*Aim*.
Every line of the material below should be repeated exactly.

*Source data*.
• • • • • • •
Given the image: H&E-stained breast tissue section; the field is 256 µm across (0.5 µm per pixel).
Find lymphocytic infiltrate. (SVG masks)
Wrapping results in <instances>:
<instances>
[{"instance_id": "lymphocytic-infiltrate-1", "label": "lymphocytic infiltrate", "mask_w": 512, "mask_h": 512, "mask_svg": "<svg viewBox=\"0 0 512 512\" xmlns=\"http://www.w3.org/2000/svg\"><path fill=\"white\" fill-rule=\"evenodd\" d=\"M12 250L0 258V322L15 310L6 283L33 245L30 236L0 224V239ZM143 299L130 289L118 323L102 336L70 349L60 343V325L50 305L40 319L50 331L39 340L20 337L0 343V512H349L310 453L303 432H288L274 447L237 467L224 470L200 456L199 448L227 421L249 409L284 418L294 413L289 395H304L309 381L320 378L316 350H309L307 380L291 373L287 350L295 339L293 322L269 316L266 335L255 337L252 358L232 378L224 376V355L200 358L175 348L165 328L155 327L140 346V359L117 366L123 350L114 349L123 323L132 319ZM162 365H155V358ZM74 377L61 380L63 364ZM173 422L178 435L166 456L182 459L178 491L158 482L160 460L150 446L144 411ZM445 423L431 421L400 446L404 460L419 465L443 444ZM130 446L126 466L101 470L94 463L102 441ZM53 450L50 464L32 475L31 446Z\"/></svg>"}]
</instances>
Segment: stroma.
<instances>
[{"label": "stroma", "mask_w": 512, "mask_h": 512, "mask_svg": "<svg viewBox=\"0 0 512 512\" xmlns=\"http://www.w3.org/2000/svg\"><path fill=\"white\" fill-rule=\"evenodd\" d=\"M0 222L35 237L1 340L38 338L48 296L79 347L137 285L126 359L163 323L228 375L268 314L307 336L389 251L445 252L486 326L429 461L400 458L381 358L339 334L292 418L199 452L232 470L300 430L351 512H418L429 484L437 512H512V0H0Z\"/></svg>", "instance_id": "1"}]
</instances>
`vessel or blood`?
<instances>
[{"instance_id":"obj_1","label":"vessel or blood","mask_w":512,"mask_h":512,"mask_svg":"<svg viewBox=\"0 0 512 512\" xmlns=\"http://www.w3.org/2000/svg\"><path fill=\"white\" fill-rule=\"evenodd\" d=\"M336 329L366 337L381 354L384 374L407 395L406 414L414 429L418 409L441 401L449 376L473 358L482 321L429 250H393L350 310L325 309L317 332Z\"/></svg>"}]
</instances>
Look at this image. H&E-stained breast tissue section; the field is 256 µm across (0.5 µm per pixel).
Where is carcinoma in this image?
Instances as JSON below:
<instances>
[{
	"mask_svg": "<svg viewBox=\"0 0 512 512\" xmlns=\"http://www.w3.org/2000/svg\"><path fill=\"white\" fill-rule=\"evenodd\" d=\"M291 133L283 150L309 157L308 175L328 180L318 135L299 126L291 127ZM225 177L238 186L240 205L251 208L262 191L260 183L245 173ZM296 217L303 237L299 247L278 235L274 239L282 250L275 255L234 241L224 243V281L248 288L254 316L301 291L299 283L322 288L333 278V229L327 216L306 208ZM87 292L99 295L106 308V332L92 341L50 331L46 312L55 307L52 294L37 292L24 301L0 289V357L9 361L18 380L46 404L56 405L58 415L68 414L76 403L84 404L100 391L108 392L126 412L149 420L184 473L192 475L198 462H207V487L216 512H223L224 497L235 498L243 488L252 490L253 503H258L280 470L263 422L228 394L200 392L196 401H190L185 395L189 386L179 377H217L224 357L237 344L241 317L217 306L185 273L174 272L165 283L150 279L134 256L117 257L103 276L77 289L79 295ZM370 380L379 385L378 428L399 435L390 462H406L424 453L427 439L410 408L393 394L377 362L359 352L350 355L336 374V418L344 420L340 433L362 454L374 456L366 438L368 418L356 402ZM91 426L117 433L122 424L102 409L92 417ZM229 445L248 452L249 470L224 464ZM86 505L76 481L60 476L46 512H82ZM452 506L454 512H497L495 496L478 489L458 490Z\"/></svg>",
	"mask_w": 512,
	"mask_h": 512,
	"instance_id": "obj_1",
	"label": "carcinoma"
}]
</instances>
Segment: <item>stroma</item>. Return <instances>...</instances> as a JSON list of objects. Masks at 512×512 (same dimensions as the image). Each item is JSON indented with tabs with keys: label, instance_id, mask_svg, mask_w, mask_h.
• • • • • • •
*Response*.
Given the image: H&E-stained breast tissue section; the field is 256 µm across (0.5 µm per pixel).
Find lymphocytic infiltrate. (SVG masks)
Wrapping results in <instances>:
<instances>
[{"instance_id": "lymphocytic-infiltrate-1", "label": "lymphocytic infiltrate", "mask_w": 512, "mask_h": 512, "mask_svg": "<svg viewBox=\"0 0 512 512\" xmlns=\"http://www.w3.org/2000/svg\"><path fill=\"white\" fill-rule=\"evenodd\" d=\"M12 250L0 258V322L15 310L6 283L33 245L30 236L0 224V239ZM143 299L130 289L118 323L102 336L70 349L60 343V325L50 305L40 319L50 331L39 340L20 337L0 343V512H349L310 453L303 432H288L274 447L237 467L224 470L200 456L199 448L227 421L249 409L284 418L294 413L289 395H304L309 381L320 378L316 350H309L307 380L291 373L287 350L295 339L293 322L269 316L266 335L255 337L252 358L232 378L224 376V355L200 358L175 348L165 328L155 327L140 346V359L117 366L123 350L114 349L123 323L132 319ZM162 365H155V358ZM74 377L61 380L63 364ZM173 422L178 435L166 456L182 459L178 491L158 482L160 460L150 446L144 411ZM445 423L431 421L400 446L404 460L419 465L443 444ZM130 446L126 466L101 470L94 463L102 441ZM53 450L50 464L32 475L31 446Z\"/></svg>"}]
</instances>
Segment: stroma.
<instances>
[{"label": "stroma", "mask_w": 512, "mask_h": 512, "mask_svg": "<svg viewBox=\"0 0 512 512\" xmlns=\"http://www.w3.org/2000/svg\"><path fill=\"white\" fill-rule=\"evenodd\" d=\"M0 222L35 237L1 340L38 338L48 296L79 347L137 285L126 359L163 323L228 375L268 314L307 336L389 251L445 252L486 326L429 461L400 458L381 358L339 334L292 418L199 452L232 470L300 430L351 512H418L429 484L437 512H512V0H0Z\"/></svg>", "instance_id": "1"}]
</instances>
`vessel or blood`?
<instances>
[{"instance_id":"obj_1","label":"vessel or blood","mask_w":512,"mask_h":512,"mask_svg":"<svg viewBox=\"0 0 512 512\" xmlns=\"http://www.w3.org/2000/svg\"><path fill=\"white\" fill-rule=\"evenodd\" d=\"M336 329L366 337L381 354L384 374L407 395L406 414L414 429L418 409L441 401L449 376L473 358L482 321L429 250H393L350 310L325 309L317 332Z\"/></svg>"}]
</instances>
Look at this image. H&E-stained breast tissue section; the field is 256 µm across (0.5 µm per pixel).
Where is carcinoma in this image?
Instances as JSON below:
<instances>
[{
	"mask_svg": "<svg viewBox=\"0 0 512 512\" xmlns=\"http://www.w3.org/2000/svg\"><path fill=\"white\" fill-rule=\"evenodd\" d=\"M291 133L283 150L309 157L308 175L328 180L318 135L299 126L291 127ZM225 177L238 186L240 205L251 208L262 191L260 183L245 173ZM296 217L303 237L299 247L278 235L274 239L282 250L275 255L234 241L224 243V281L248 288L254 316L301 291L299 283L322 288L333 278V229L327 216L306 208ZM87 292L99 295L106 308V332L92 341L50 331L46 312L55 307L52 294L37 292L24 301L0 289V357L9 361L18 380L46 404L56 405L58 415L68 414L76 403L84 404L100 391L108 392L126 412L149 420L184 473L192 475L198 462H207V487L216 512H223L224 497L235 498L243 488L252 490L253 503H258L280 470L263 422L228 394L200 392L196 401H190L185 395L189 386L179 377H217L224 357L237 344L241 317L217 306L185 273L174 272L165 283L150 279L134 256L117 257L103 276L77 289L79 295ZM370 380L379 385L378 428L399 435L390 462H406L424 453L427 439L410 408L393 394L377 362L359 352L350 355L336 374V418L344 420L340 433L362 454L374 456L366 438L368 418L356 402ZM91 426L117 433L122 424L102 409L92 417ZM229 445L248 452L249 470L224 464ZM86 505L76 481L60 476L46 512H82ZM452 506L454 512H497L495 496L478 489L458 490Z\"/></svg>",
	"mask_w": 512,
	"mask_h": 512,
	"instance_id": "obj_1",
	"label": "carcinoma"
}]
</instances>
Segment: <item>stroma</item>. Return <instances>...</instances> as a JSON list of objects. Masks at 512×512 (same dimensions as the image). Each item is JSON indented with tabs with keys: label, instance_id, mask_svg, mask_w, mask_h.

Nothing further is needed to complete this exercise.